Stored data
++++++++++++++++++++
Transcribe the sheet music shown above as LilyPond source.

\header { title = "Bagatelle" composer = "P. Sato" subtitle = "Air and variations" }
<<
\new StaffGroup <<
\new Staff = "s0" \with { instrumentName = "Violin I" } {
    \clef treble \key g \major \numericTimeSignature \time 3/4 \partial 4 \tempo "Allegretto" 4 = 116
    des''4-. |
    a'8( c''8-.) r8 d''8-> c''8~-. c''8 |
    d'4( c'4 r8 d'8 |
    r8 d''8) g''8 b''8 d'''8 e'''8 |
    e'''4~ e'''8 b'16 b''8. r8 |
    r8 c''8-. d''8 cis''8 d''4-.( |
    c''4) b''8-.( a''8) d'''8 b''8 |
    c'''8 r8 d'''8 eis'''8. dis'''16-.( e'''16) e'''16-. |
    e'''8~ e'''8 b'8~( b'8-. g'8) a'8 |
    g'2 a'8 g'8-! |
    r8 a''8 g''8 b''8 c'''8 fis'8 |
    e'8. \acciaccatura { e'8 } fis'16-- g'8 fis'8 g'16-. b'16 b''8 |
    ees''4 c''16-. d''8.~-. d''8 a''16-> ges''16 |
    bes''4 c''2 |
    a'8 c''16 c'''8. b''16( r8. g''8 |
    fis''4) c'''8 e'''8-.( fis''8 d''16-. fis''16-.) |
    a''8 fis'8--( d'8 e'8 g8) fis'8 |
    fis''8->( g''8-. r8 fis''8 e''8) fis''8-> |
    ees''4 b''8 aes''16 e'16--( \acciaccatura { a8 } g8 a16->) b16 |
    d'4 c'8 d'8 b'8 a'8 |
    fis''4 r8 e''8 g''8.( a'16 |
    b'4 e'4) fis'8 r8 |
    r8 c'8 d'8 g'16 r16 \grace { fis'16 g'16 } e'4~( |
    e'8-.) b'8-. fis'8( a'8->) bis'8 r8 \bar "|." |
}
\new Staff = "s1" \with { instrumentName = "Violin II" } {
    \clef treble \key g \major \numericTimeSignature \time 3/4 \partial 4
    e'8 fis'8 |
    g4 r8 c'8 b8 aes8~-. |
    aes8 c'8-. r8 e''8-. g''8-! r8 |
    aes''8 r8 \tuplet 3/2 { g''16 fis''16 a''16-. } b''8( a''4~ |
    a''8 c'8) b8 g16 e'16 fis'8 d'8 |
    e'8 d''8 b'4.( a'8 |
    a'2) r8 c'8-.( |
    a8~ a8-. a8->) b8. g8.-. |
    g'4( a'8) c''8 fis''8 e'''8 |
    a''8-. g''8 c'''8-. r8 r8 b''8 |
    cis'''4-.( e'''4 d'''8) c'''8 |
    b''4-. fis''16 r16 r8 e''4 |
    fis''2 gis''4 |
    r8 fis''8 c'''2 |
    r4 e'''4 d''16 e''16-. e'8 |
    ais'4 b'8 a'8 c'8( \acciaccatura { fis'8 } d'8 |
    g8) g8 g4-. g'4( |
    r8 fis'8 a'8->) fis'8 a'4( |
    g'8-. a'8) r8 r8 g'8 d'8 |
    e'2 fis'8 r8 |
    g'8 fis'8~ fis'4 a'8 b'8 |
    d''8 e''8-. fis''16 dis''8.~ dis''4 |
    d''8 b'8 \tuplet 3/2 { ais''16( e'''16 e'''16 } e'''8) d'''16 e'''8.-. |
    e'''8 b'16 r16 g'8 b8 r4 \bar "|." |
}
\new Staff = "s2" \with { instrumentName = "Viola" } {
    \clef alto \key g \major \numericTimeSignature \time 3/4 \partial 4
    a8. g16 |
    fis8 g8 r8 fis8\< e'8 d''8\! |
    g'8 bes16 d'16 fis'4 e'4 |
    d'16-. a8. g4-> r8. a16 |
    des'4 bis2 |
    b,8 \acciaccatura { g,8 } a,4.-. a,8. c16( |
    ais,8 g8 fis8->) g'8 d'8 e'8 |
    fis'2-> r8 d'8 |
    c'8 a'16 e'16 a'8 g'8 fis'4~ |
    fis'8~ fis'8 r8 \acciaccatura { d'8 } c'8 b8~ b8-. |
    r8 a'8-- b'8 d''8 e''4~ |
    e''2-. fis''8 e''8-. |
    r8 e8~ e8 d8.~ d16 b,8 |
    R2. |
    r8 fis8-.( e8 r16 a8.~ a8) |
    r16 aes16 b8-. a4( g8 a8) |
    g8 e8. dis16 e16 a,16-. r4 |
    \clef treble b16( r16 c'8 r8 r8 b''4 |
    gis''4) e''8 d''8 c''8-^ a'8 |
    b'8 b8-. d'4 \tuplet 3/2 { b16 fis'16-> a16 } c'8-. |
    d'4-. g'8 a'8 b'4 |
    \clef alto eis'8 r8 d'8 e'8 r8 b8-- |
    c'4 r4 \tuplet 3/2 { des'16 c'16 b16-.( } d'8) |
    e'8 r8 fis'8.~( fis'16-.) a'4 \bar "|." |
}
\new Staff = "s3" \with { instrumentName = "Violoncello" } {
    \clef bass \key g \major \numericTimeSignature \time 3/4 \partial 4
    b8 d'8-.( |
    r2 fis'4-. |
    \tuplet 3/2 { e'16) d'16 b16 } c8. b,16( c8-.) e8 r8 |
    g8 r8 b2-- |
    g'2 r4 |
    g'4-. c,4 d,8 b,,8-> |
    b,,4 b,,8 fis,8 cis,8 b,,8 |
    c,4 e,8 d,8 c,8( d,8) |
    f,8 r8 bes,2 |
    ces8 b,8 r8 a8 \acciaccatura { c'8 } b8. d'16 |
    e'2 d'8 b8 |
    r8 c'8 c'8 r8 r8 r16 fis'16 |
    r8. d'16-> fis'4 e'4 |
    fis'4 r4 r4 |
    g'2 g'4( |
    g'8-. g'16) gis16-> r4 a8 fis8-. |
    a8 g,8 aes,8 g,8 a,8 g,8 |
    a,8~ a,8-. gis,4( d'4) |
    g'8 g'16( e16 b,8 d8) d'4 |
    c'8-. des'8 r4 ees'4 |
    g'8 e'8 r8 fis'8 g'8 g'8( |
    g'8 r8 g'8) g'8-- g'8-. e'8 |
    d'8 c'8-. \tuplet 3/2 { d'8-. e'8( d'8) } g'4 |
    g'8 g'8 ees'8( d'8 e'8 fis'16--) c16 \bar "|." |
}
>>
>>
++++++++++++++++++++
THE EXERCISE:
Count the lines in the records above that contain the string "partial", matching case exactly, and reply with the number alone.

RESPONSE TO THE TASK:
4